## Task item
Restate every line of the data word for word, except for the images.

*** Supplied data ***

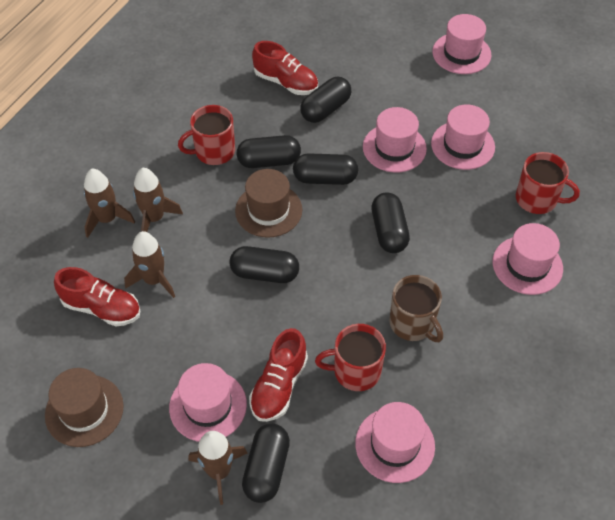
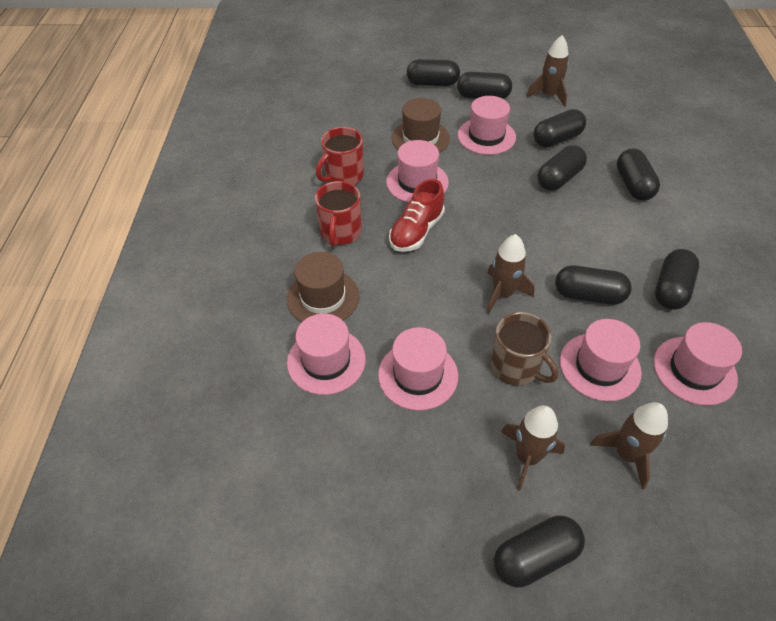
black capsule: 6 -> 8
red mug: 3 -> 2
red shoe: 3 -> 1

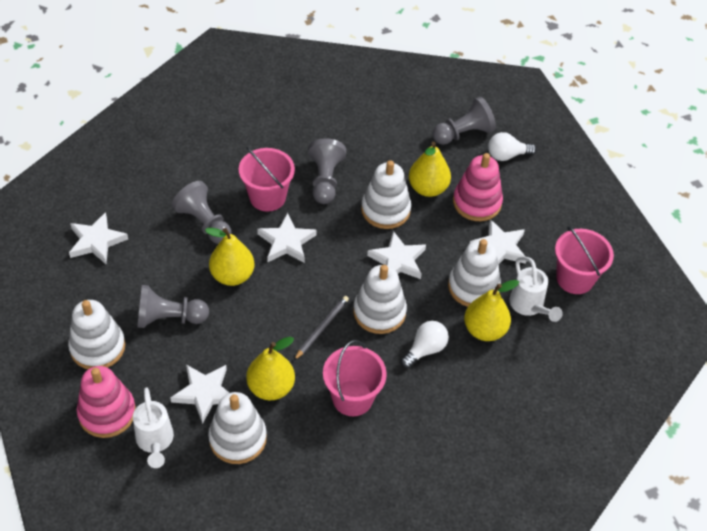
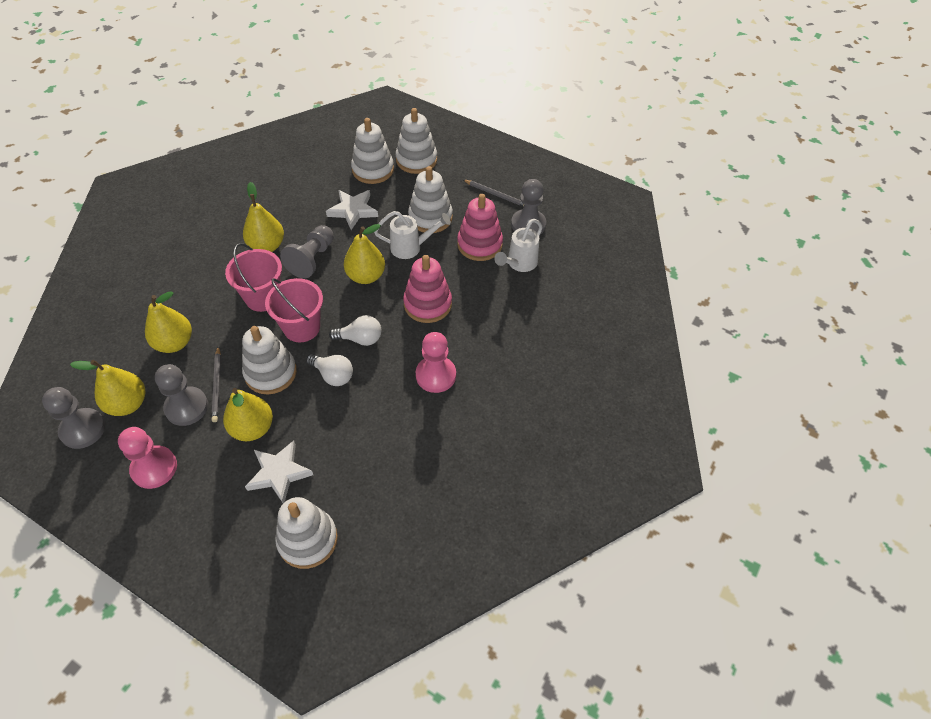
grey pencil: 1 -> 2
pink bucket: 3 -> 2
pink pawn: 0 -> 2
white star: 5 -> 2
yellow pear: 4 -> 5

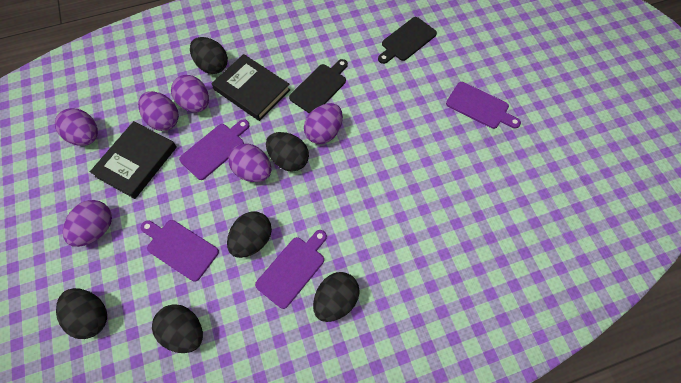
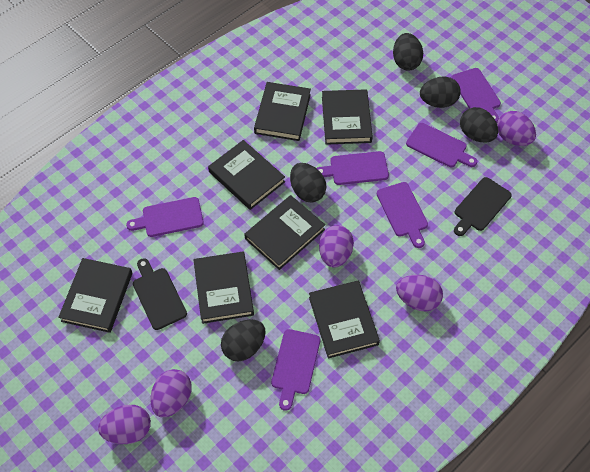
black book: 2 -> 7
black egg: 6 -> 5
purple cutting board: 4 -> 6
purple egg: 6 -> 5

*** End of Supplied data ***

## Written answer
black capsule: 6 -> 8
red mug: 3 -> 2
red shoe: 3 -> 1

grey pencil: 1 -> 2
pink bucket: 3 -> 2
pink pawn: 0 -> 2
white star: 5 -> 2
yellow pear: 4 -> 5

black book: 2 -> 7
black egg: 6 -> 5
purple cutting board: 4 -> 6
purple egg: 6 -> 5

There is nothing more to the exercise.